> [Your goal] The answer must be every line of the records below that contains the word "minus", copied out.
BEGIN The records
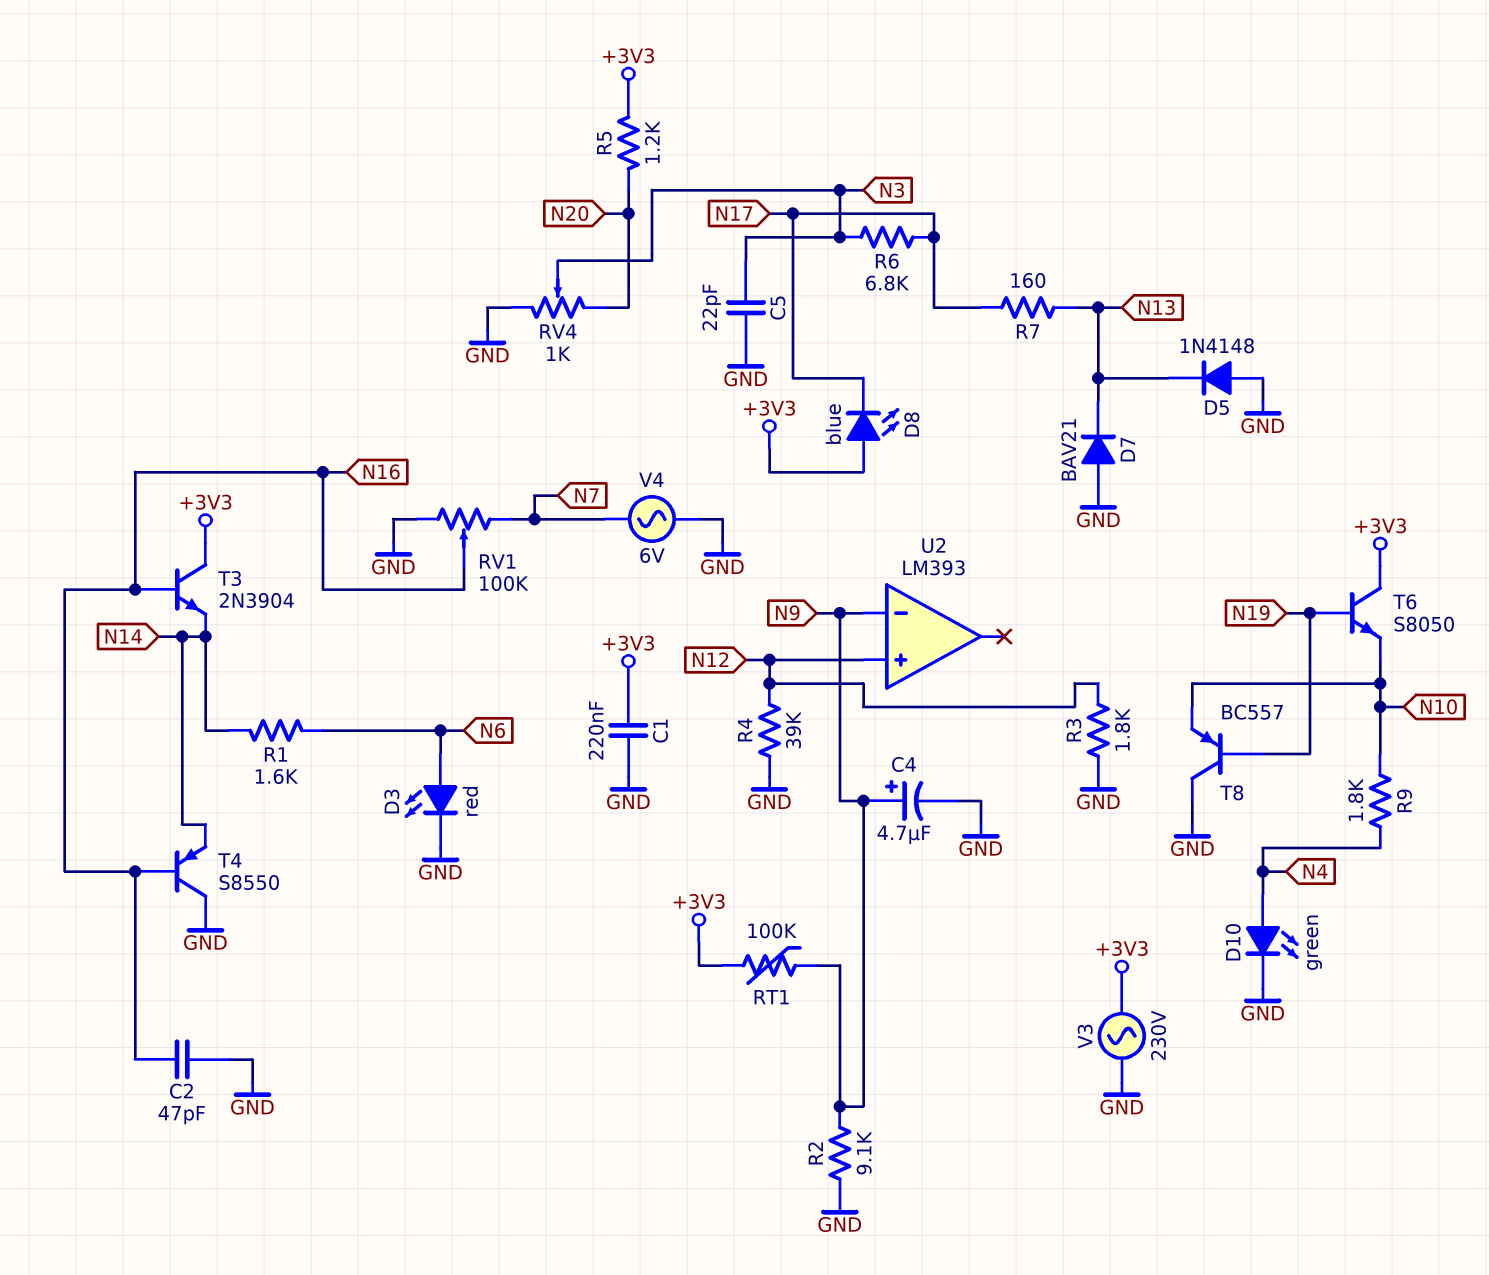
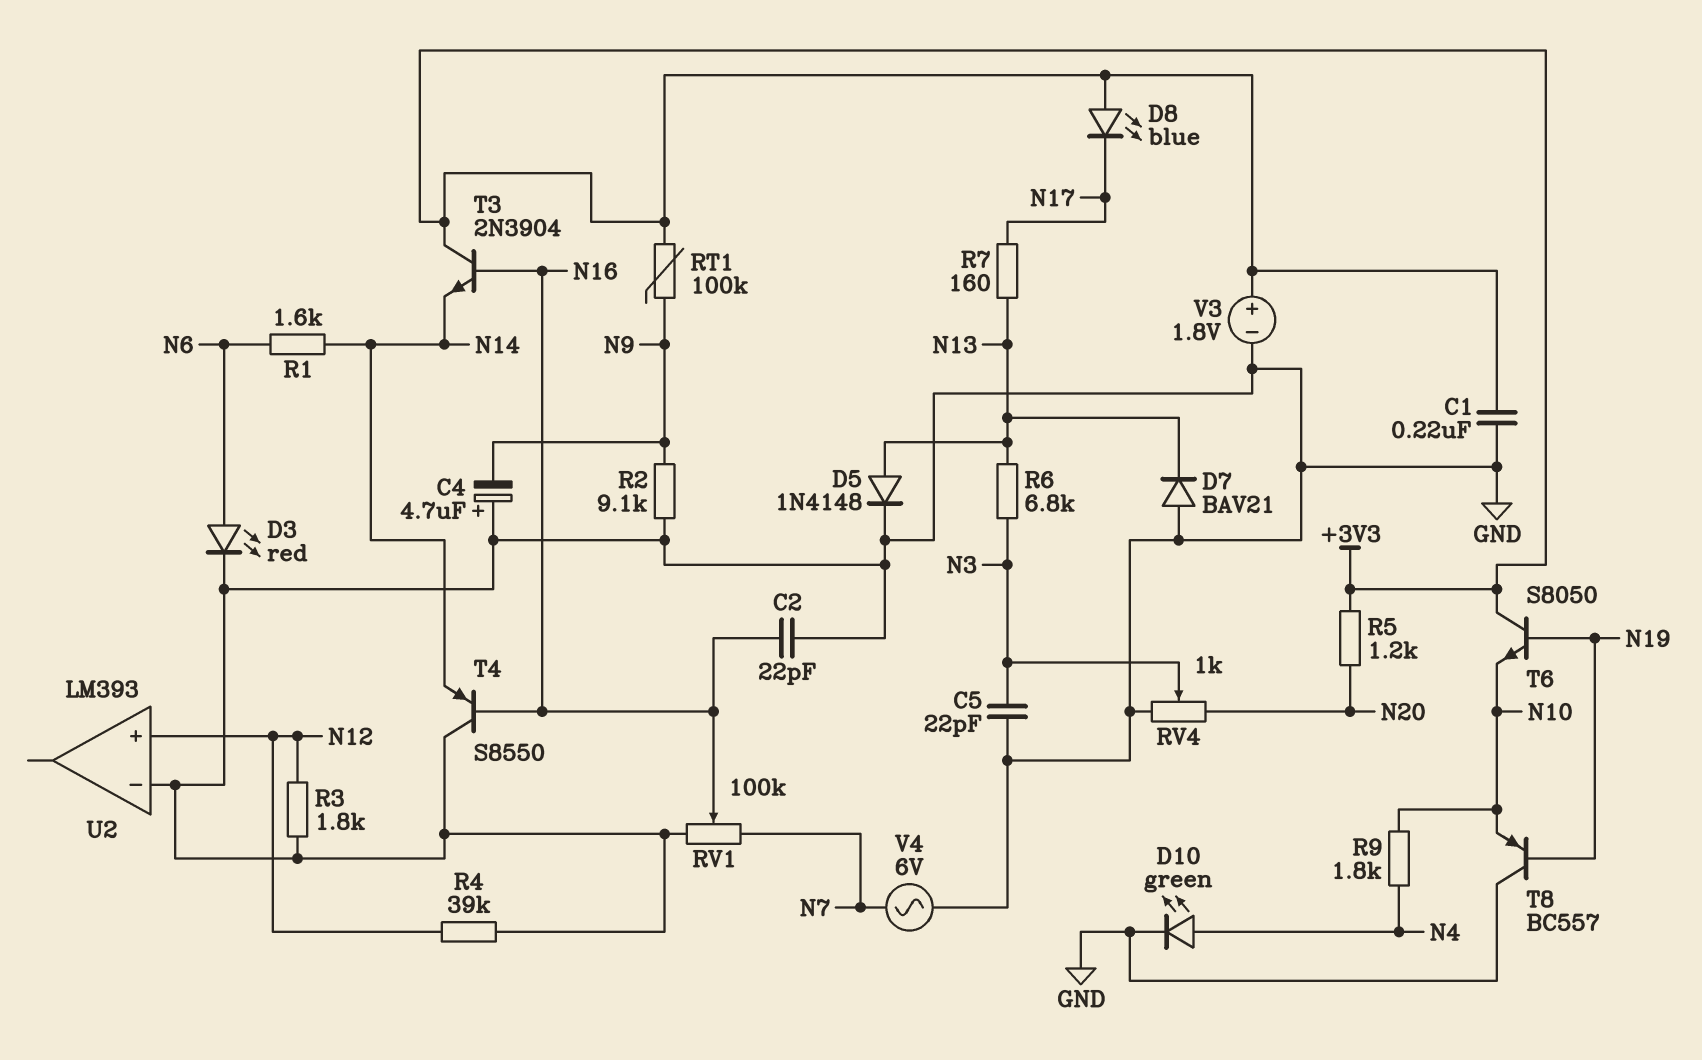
C2: 47pF (GND, N16) -> 22pF (GND, N16)
C4: 4.7uF (plus N9, minus GND) -> 4.7uF (plus GND, minus N9)
D5: diode 1N4148 (A GND, K N13) -> diode 1N4148 (A N13, K GND)
R6: 6.8k (N3, N17) -> 6.8k (N3, N13)
U2 pin in-: N9 -> GND
V3: AC 230V (+3V3, GND) -> 1.8V (plus +3V3, minus GND)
END The records
> [Result]
C4: 4.7uF (plus N9, minus GND) -> 4.7uF (plus GND, minus N9)
V3: AC 230V (+3V3, GND) -> 1.8V (plus +3V3, minus GND)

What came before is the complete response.